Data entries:
== Segment start ==

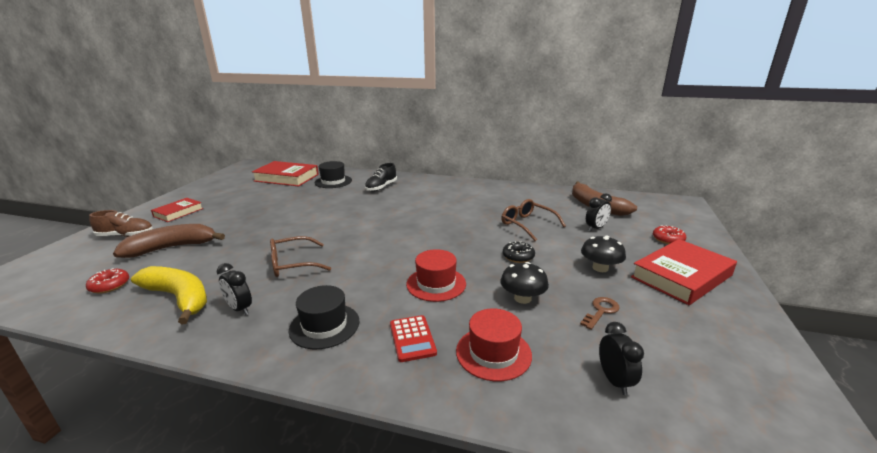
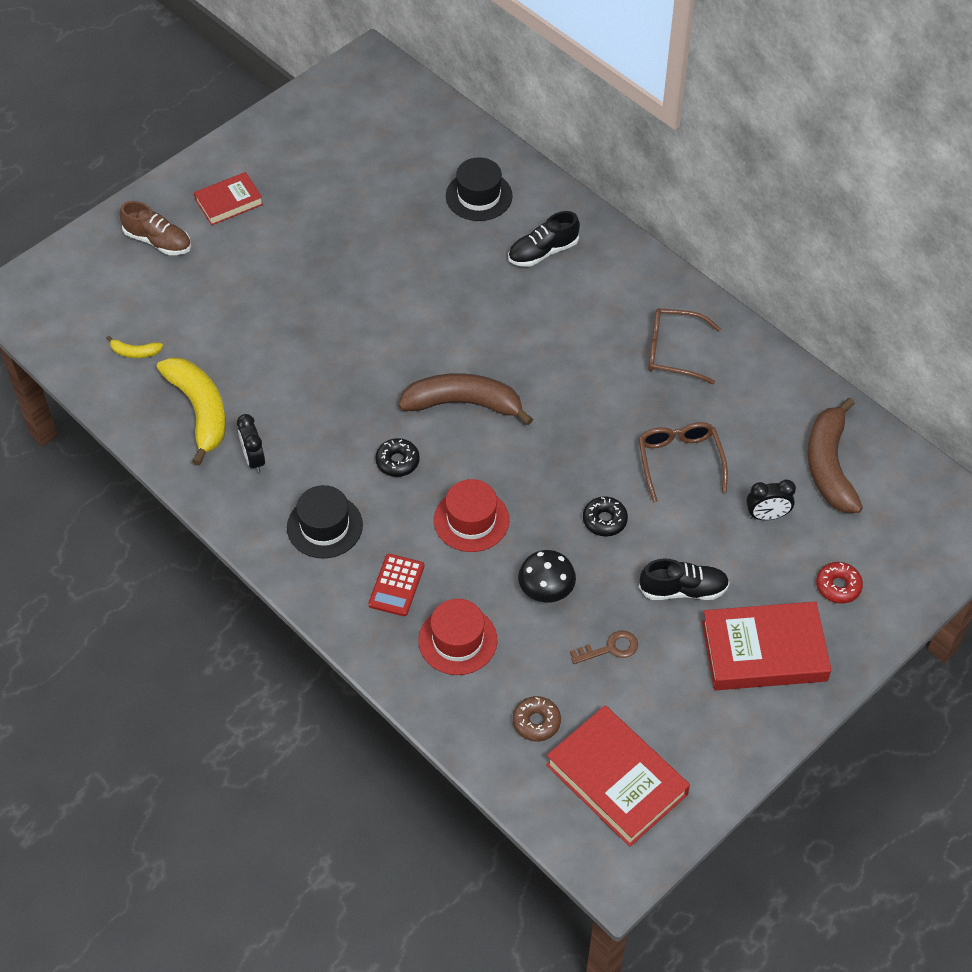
camera: 30 degrees right, 30 degrees up
(110, 285) = (135, 352): red donut -> yellow banana
(172, 247) = (208, 299): brown banana -> brown banana (464, 404)
(286, 178) = (412, 148): red book -> red book (616, 779)
(292, 264) = (333, 404): brown glasses -> brown glasses (673, 351)
(359, 274) = (397, 461): none -> black donut
(600, 268) = (683, 590): black mushroom -> black shoe
(614, 381) = (536, 722): black clock -> brown donut

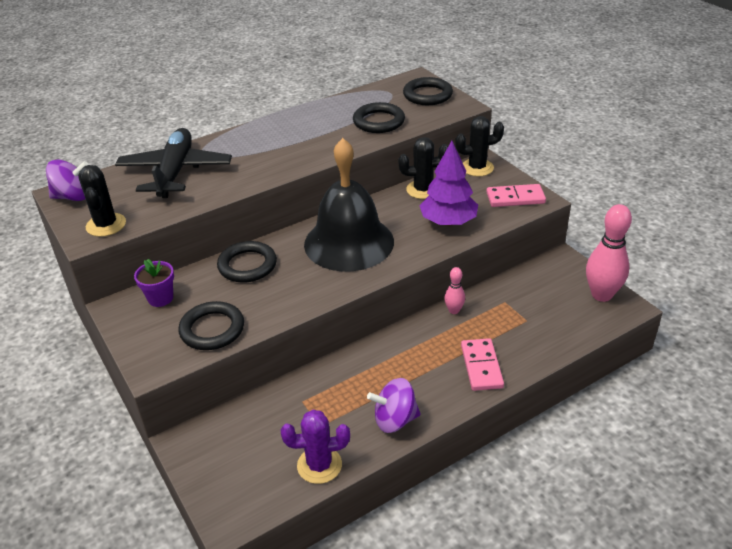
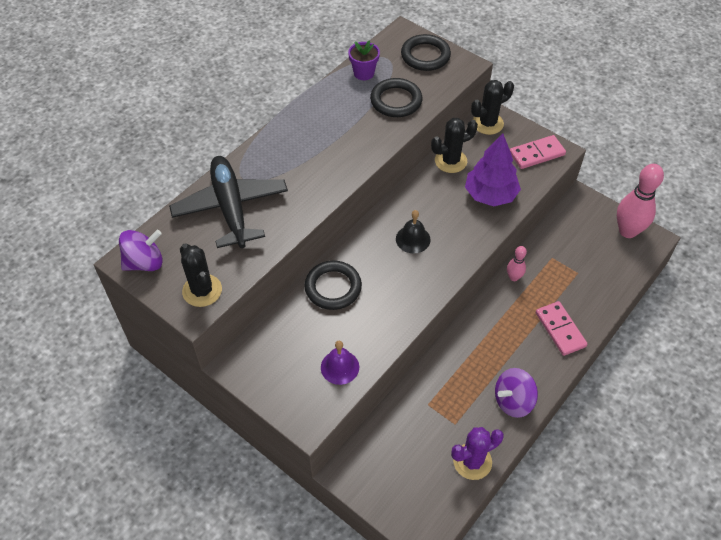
camera: 20 degrees left, 15 degrees up
(160, 298) = (272, 345): purple flower pot -> purple flower pot (364, 73)
(212, 329) = (340, 367): black ring -> purple bell
(349, 242) = (413, 239): black bell -> black bell, size x0.41

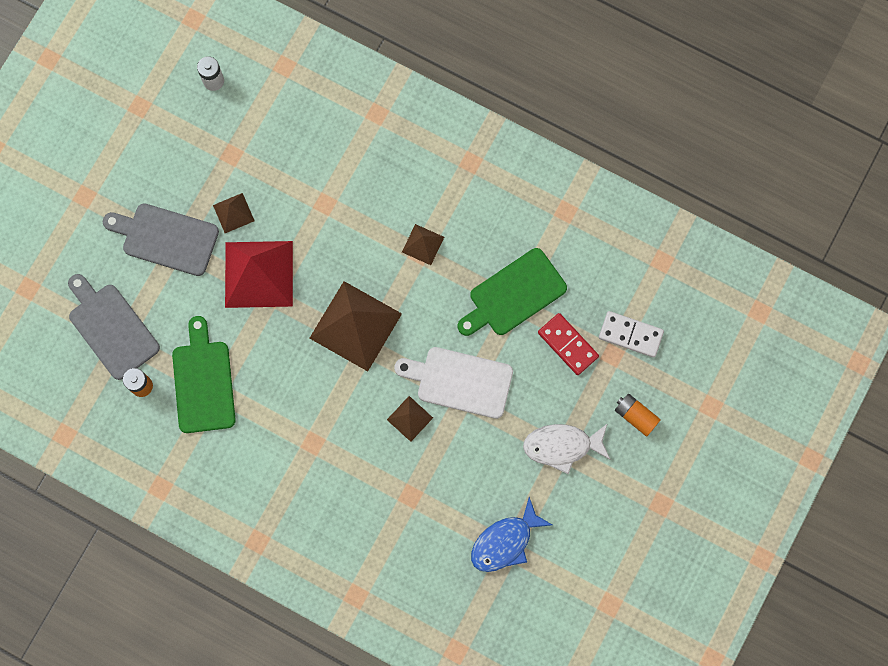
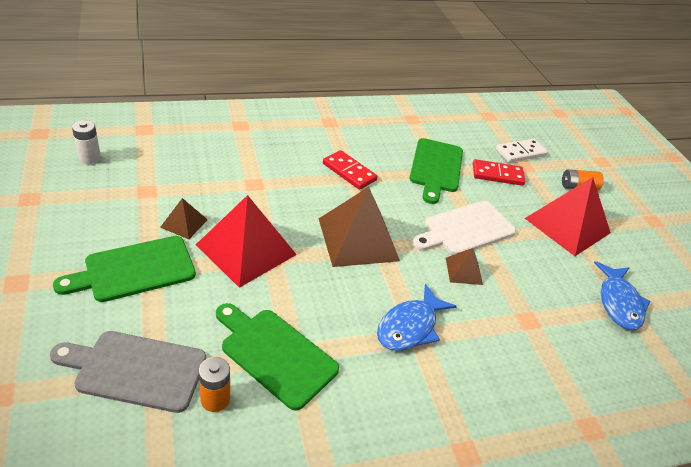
camera: 50 degrees left, 35 degrees down
(166, 238) = (134, 270): grey cutting board -> green cutting board
(314, 432) = (410, 326): none -> blue fish
(423, 244) = (349, 172): brown pyramid -> red domino
(562, 446) = (567, 225): white fish -> red pyramid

== Segment end ==

The records above need to be reproduced exactly, with all images omitted.

camera: 30 degrees right, 30 degrees up
(110, 285) = (135, 352): red donut -> yellow banana
(172, 247) = (208, 299): brown banana -> brown banana (464, 404)
(286, 178) = (412, 148): red book -> red book (616, 779)
(292, 264) = (333, 404): brown glasses -> brown glasses (673, 351)
(359, 274) = (397, 461): none -> black donut
(600, 268) = (683, 590): black mushroom -> black shoe
(614, 381) = (536, 722): black clock -> brown donut

camera: 20 degrees left, 15 degrees up
(160, 298) = (272, 345): purple flower pot -> purple flower pot (364, 73)
(212, 329) = (340, 367): black ring -> purple bell
(349, 242) = (413, 239): black bell -> black bell, size x0.41

camera: 50 degrees left, 35 degrees down
(166, 238) = (134, 270): grey cutting board -> green cutting board
(314, 432) = (410, 326): none -> blue fish
(423, 244) = (349, 172): brown pyramid -> red domino
(562, 446) = (567, 225): white fish -> red pyramid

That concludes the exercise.